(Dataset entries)
^^^^^^^^^^^^^^^^
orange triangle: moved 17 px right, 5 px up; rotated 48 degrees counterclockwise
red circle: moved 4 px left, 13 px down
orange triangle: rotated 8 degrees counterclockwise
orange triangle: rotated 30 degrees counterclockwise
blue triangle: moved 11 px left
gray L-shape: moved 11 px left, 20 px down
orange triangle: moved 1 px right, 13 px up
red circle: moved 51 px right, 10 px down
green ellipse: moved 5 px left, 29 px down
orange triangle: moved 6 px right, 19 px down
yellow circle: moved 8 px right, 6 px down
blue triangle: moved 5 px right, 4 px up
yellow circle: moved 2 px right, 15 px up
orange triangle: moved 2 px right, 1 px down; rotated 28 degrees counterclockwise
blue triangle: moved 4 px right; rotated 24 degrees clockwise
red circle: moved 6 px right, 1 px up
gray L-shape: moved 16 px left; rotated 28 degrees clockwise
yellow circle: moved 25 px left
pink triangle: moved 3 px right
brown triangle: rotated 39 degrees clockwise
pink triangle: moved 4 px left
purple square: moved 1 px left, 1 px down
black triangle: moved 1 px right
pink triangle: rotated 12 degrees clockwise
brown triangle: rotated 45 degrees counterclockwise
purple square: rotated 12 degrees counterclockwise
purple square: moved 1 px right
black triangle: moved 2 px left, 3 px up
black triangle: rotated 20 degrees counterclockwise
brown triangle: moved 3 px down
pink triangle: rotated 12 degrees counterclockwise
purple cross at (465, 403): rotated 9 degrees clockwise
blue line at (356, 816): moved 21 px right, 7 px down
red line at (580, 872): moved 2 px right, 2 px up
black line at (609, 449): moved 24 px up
^^^^^^^^^^^^^^^^
* **What needs to be done**
Please output every line of the records above verbatim, in their original order.

* **Result**
orange triangle: moved 17 px right, 5 px up; rotated 48 degrees counterclockwise
red circle: moved 4 px left, 13 px down
orange triangle: rotated 8 degrees counterclockwise
orange triangle: rotated 30 degrees counterclockwise
blue triangle: moved 11 px left
gray L-shape: moved 11 px left, 20 px down
orange triangle: moved 1 px right, 13 px up
red circle: moved 51 px right, 10 px down
green ellipse: moved 5 px left, 29 px down
orange triangle: moved 6 px right, 19 px down
yellow circle: moved 8 px right, 6 px down
blue triangle: moved 5 px right, 4 px up
yellow circle: moved 2 px right, 15 px up
orange triangle: moved 2 px right, 1 px down; rotated 28 degrees counterclockwise
blue triangle: moved 4 px right; rotated 24 degrees clockwise
red circle: moved 6 px right, 1 px up
gray L-shape: moved 16 px left; rotated 28 degrees clockwise
yellow circle: moved 25 px left
pink triangle: moved 3 px right
brown triangle: rotated 39 degrees clockwise
pink triangle: moved 4 px left
purple square: moved 1 px left, 1 px down
black triangle: moved 1 px right
pink triangle: rotated 12 degrees clockwise
brown triangle: rotated 45 degrees counterclockwise
purple square: rotated 12 degrees counterclockwise
purple square: moved 1 px right
black triangle: moved 2 px left, 3 px up
black triangle: rotated 20 degrees counterclockwise
brown triangle: moved 3 px down
pink triangle: rotated 12 degrees counterclockwise
purple cross at (465, 403): rotated 9 degrees clockwise
blue line at (356, 816): moved 21 px right, 7 px down
red line at (580, 872): moved 2 px right, 2 px up
black line at (609, 449): moved 24 px up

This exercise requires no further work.